- [Activity]:
Track down every line below that holds "grey" and copy it.

- [Supplied records]:
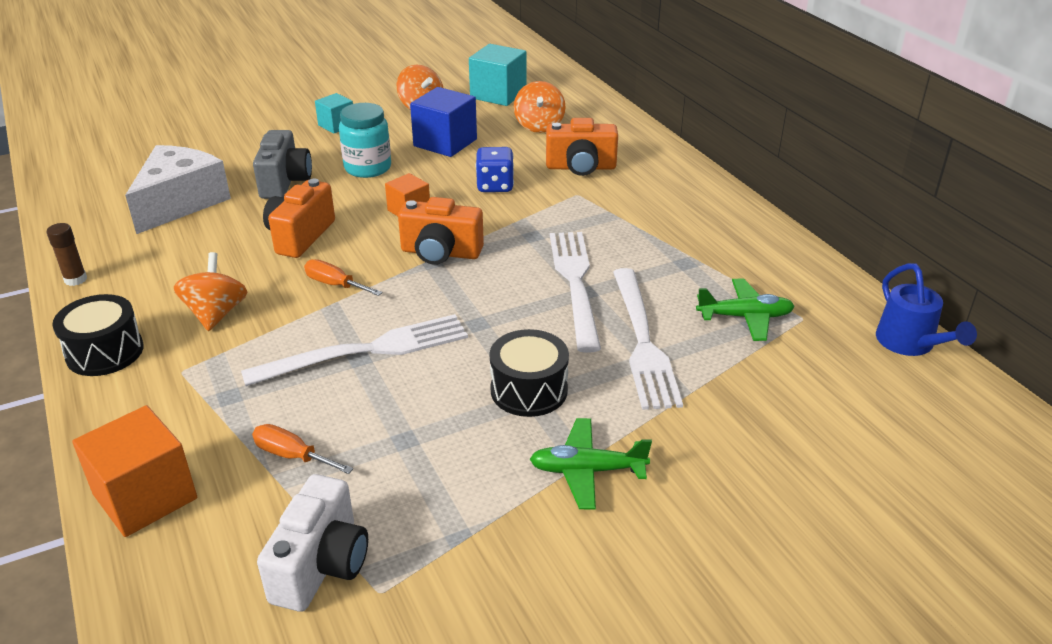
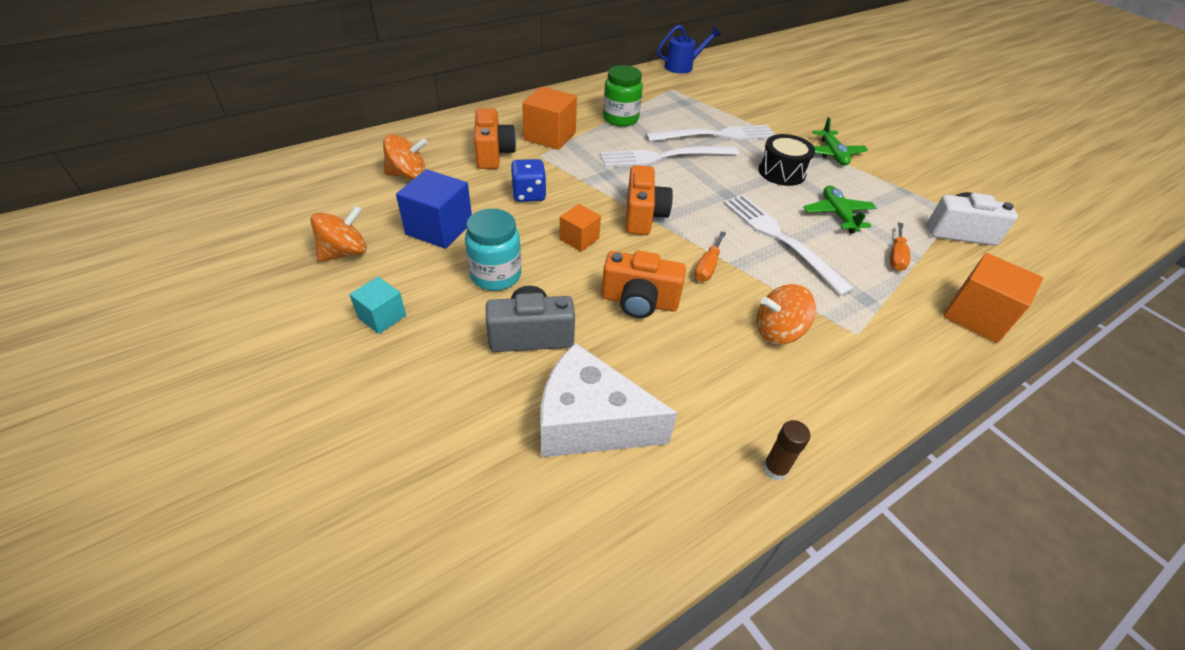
camera: 100 degrees left, 10 degrees up
black drum [52,294,144,376] -> none
turquoise cube [469,44,527,106] -> none
green plane [696,279,795,341] -> green plane moved to [803,186,876,233]
none -> orange cube [522,87,577,150]
none -> green jar [603,65,643,127]

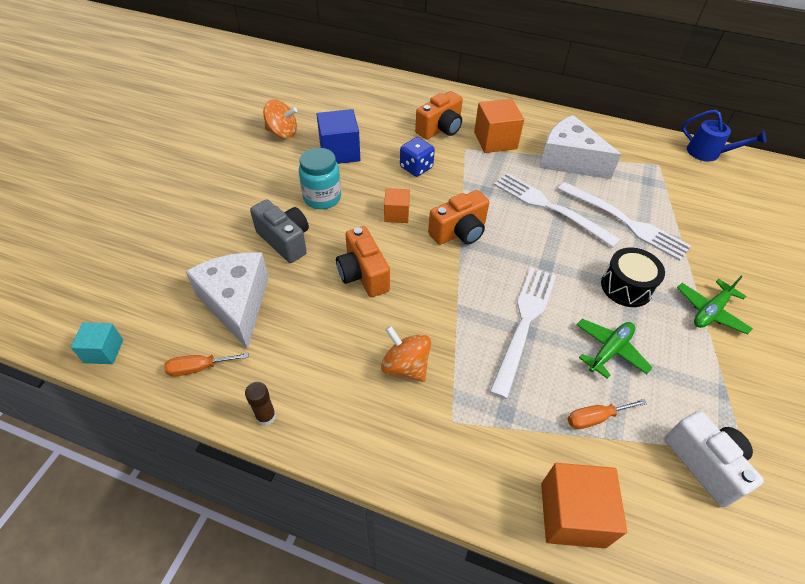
camera: 55 degrees right, 5 degrees up
turquoise cube [349,277,406,334] -> turquoise cube moved to [70,322,123,364]
orange spinning top [383,134,427,179] -> none
green jar [603,65,643,127] -> white cheese [539,115,621,179]
orange screwdriver [695,231,726,282] -> orange screwdriver moved to [164,353,249,376]

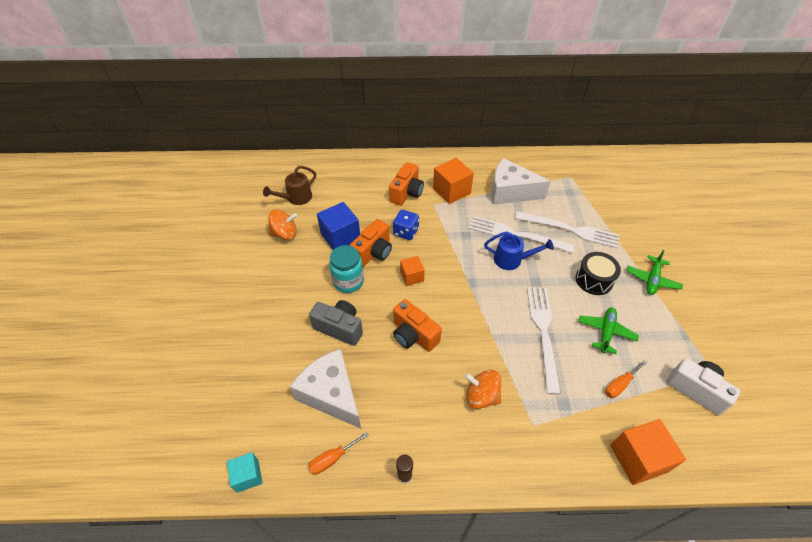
camera: 20 degrees left, 0 degrees up
orange camera [428,190,489,245] -> orange camera moved to [350,219,392,267]
blue watering can [682,110,766,162] -> blue watering can moved to [484,231,554,270]
none -> brown watering can [263,166,316,205]

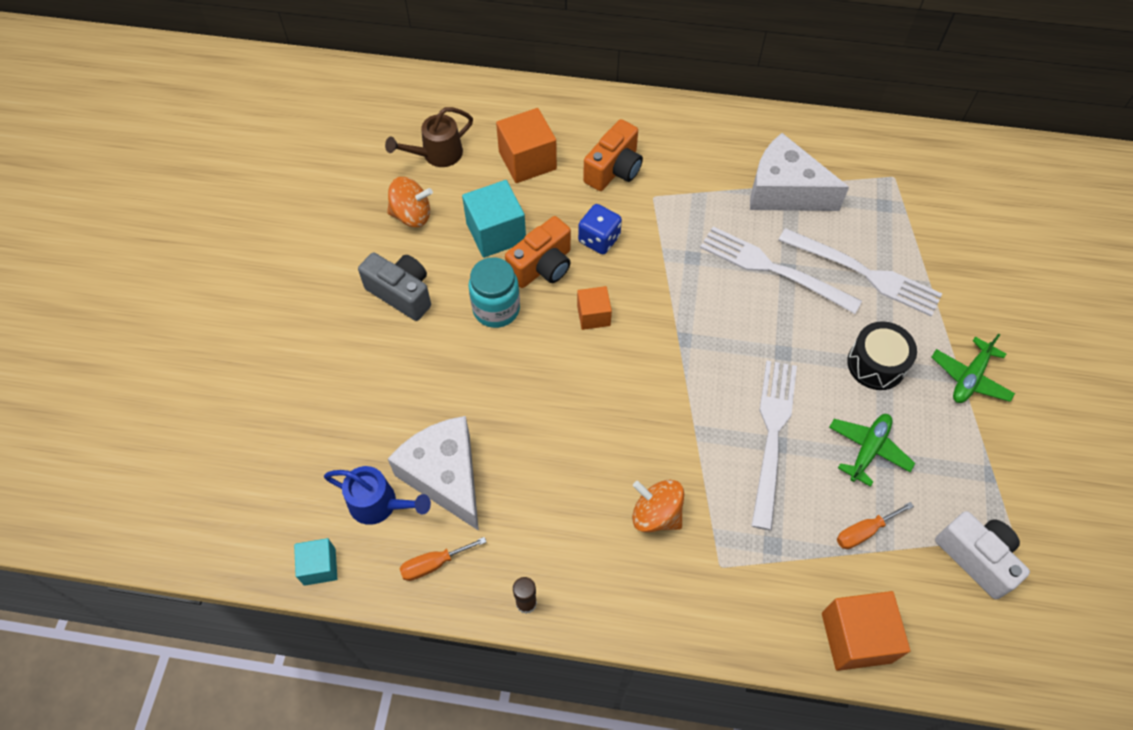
camera: 10 degrees right, 10 degrees up
grey camera [309,300,363,346] -> grey camera moved to [358,253,431,321]
blue cube [317,202,360,250] -> turquoise cube [462,180,526,258]
orange camera [393,299,442,352] -> none
orange cube [433,158,474,204] -> orange cube moved to [496,108,557,183]
blue watering can [484,231,554,270] -> blue watering can moved to [324,466,431,525]

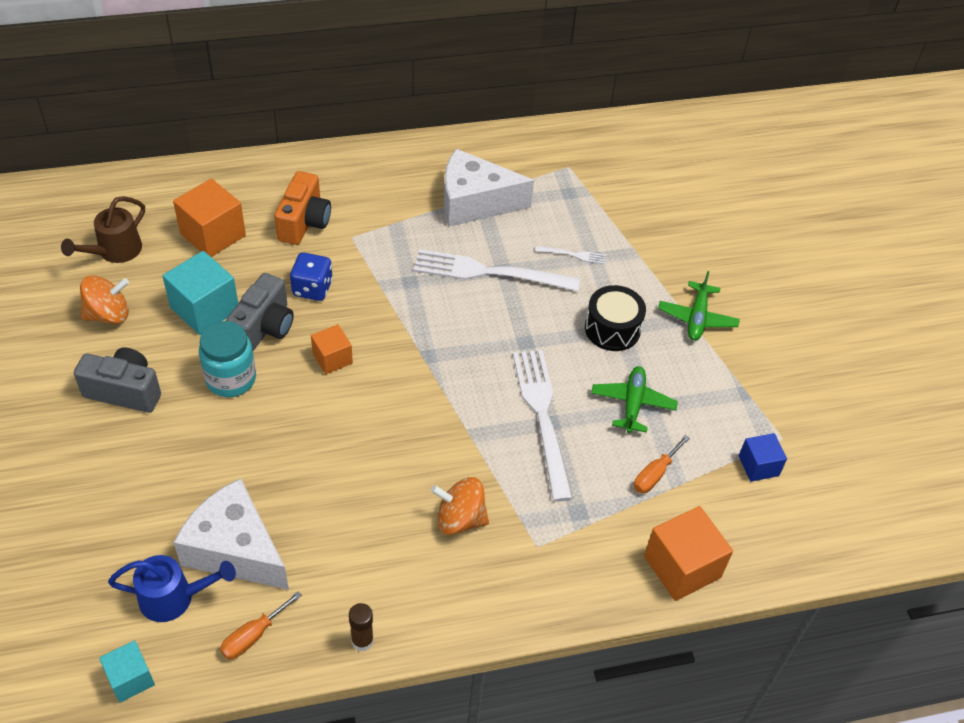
camera: 25 degrees left, 10 degrees down
orange camera [505,216,571,288] -> grey camera [226,273,294,351]
white fork [779,228,942,317] -> white fork [535,246,606,264], size x0.43
white camera [935,511,1030,599] -> blue cube [739,433,787,482]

- [Completed exercise]:
grey camera [309,300,363,346] -> grey camera moved to [358,253,431,321]
orange camera [505,216,571,288] -> grey camera [226,273,294,351]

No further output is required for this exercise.